Exercise prompt:
Identify each line below that contains the word "point", and copy it out.

===== Input material

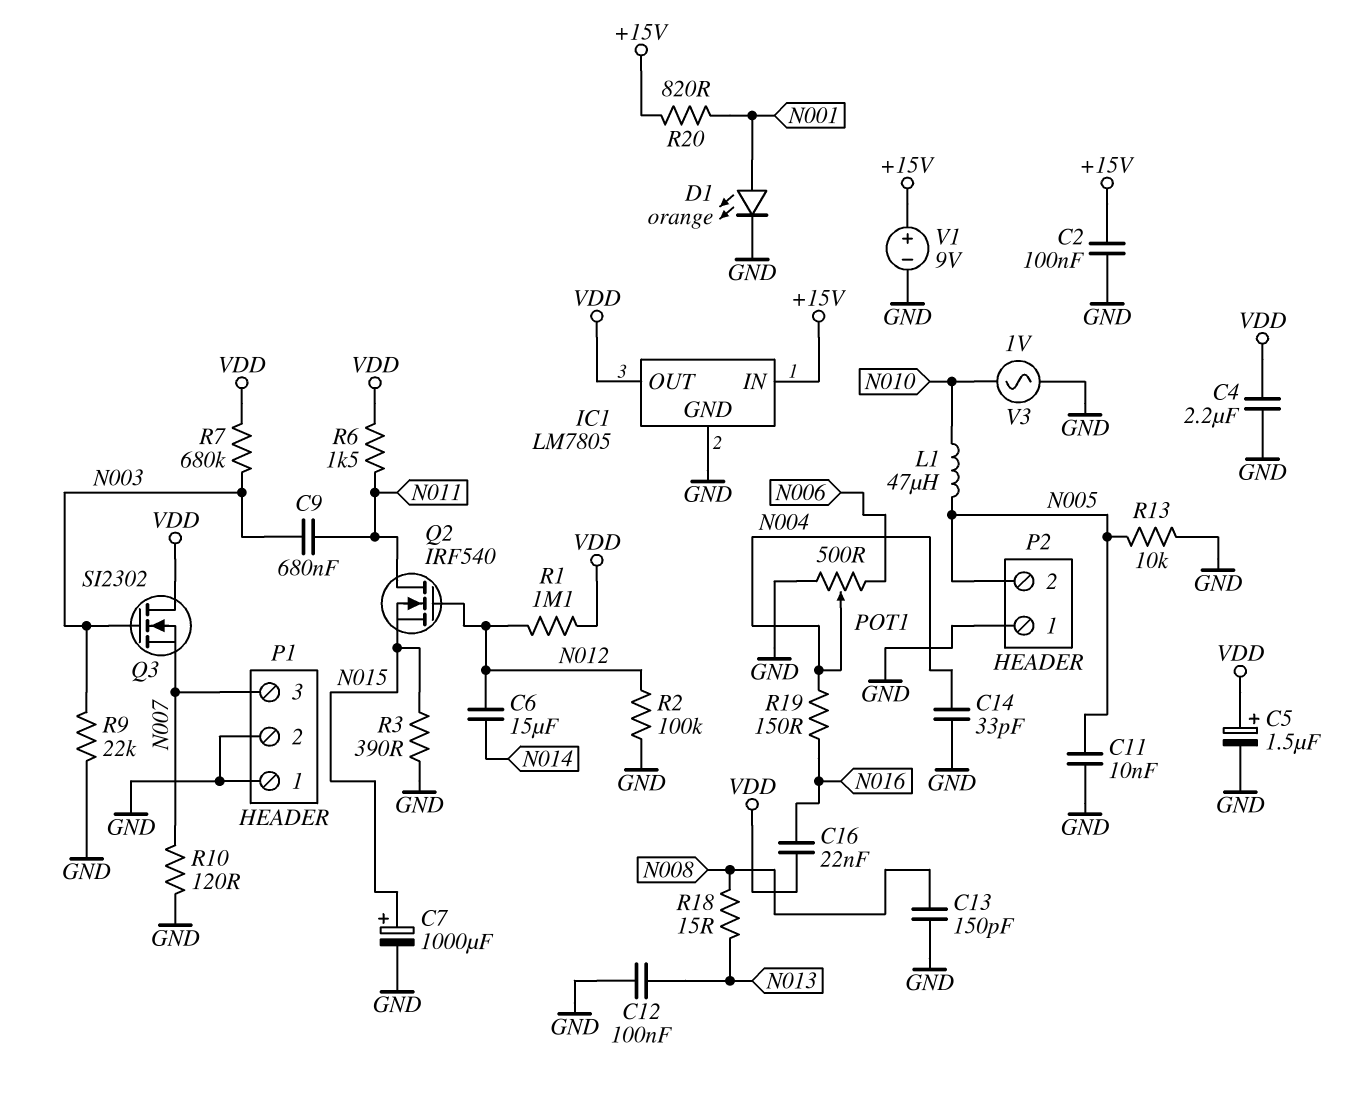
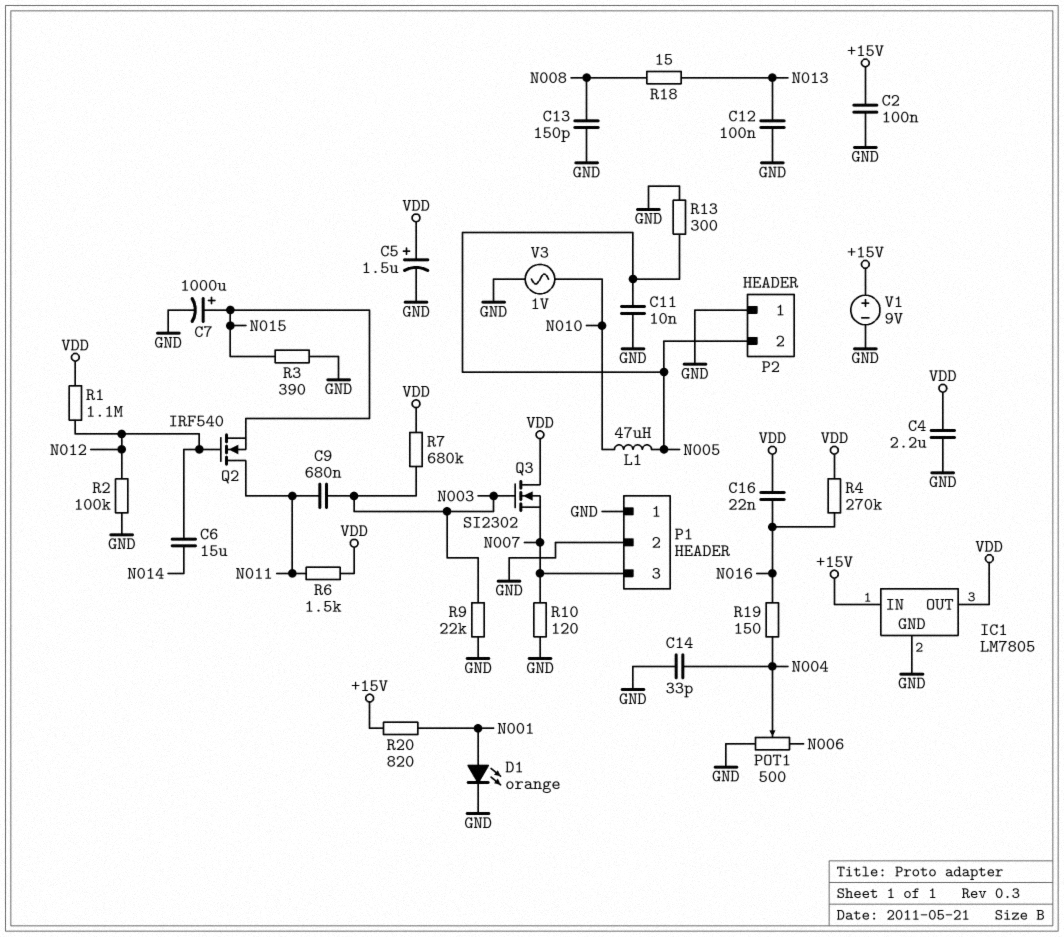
R4: none -> 270k (N016, VDD)
R13: 10k (GND, N005) -> 300 (GND, N005)

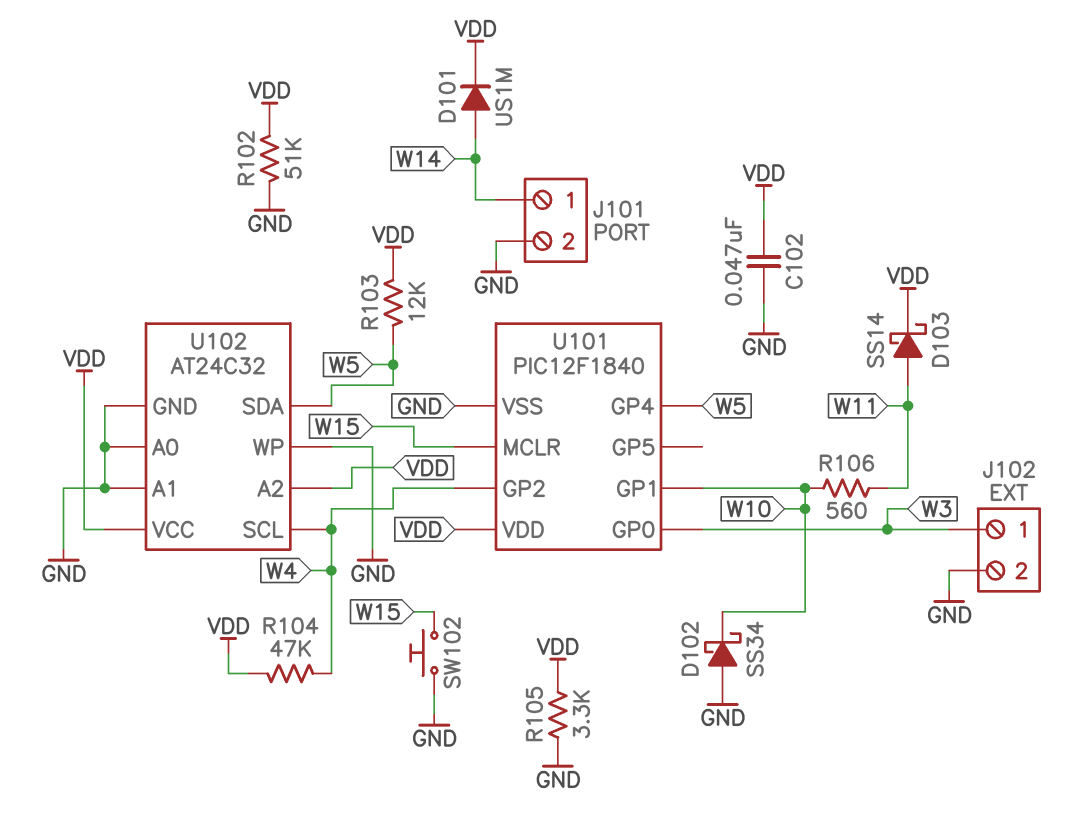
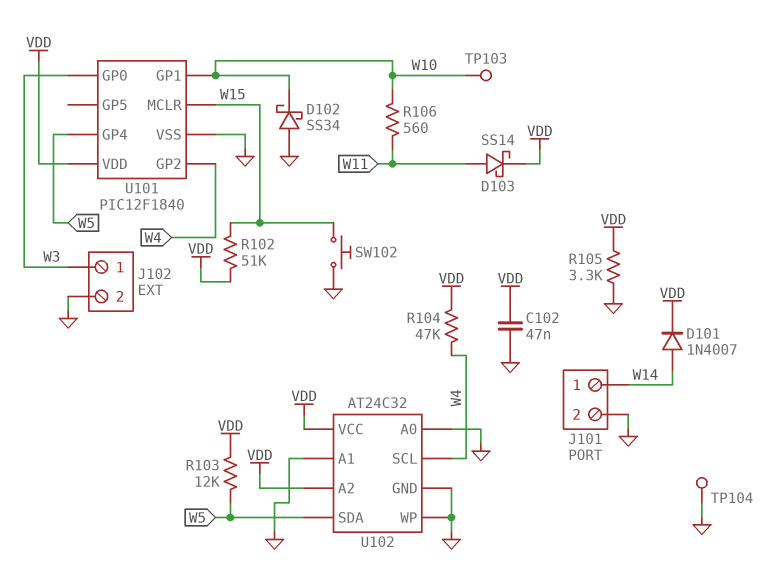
D101: diode US1M (A W14, K VDD) -> diode 1N4007 (A W14, K VDD)
R102: 51k (GND, VDD) -> 51k (VDD, W15)
TP103: none -> test point (W10)
TP104: none -> test point (GND)

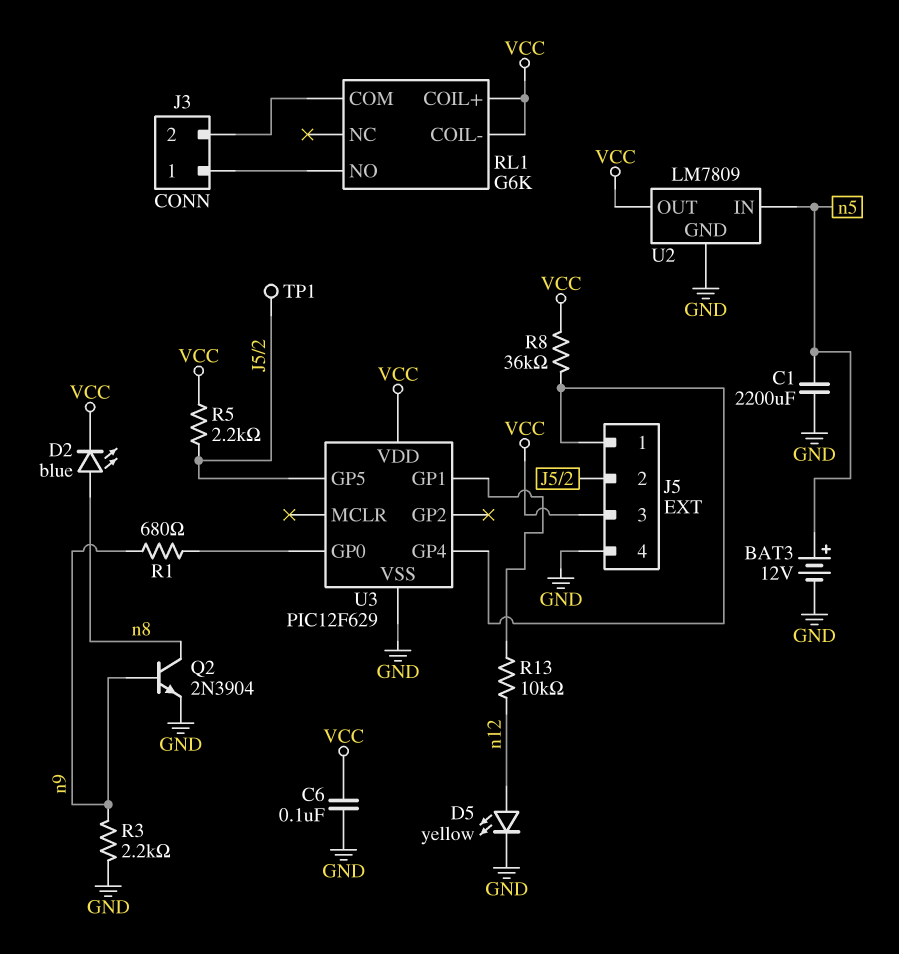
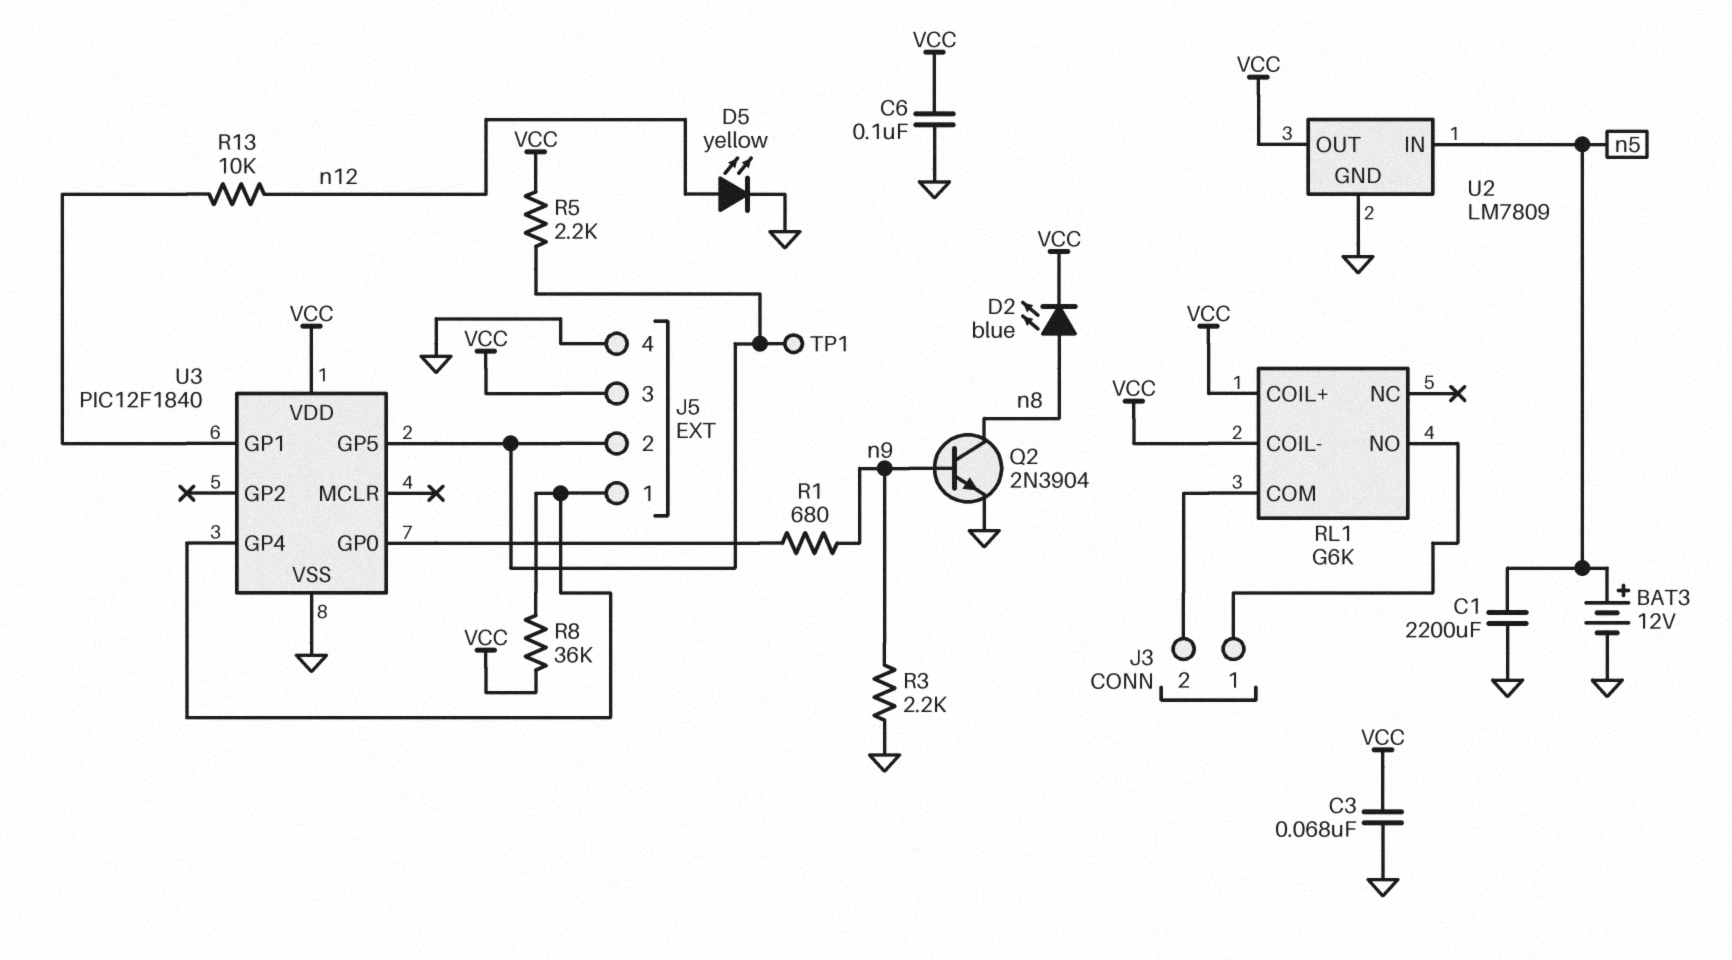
C3: none -> 68nF (GND, VCC)
U3: PIC12F629 -> PIC12F1840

==========

Response:
TP103: none -> test point (W10)
TP104: none -> test point (GND)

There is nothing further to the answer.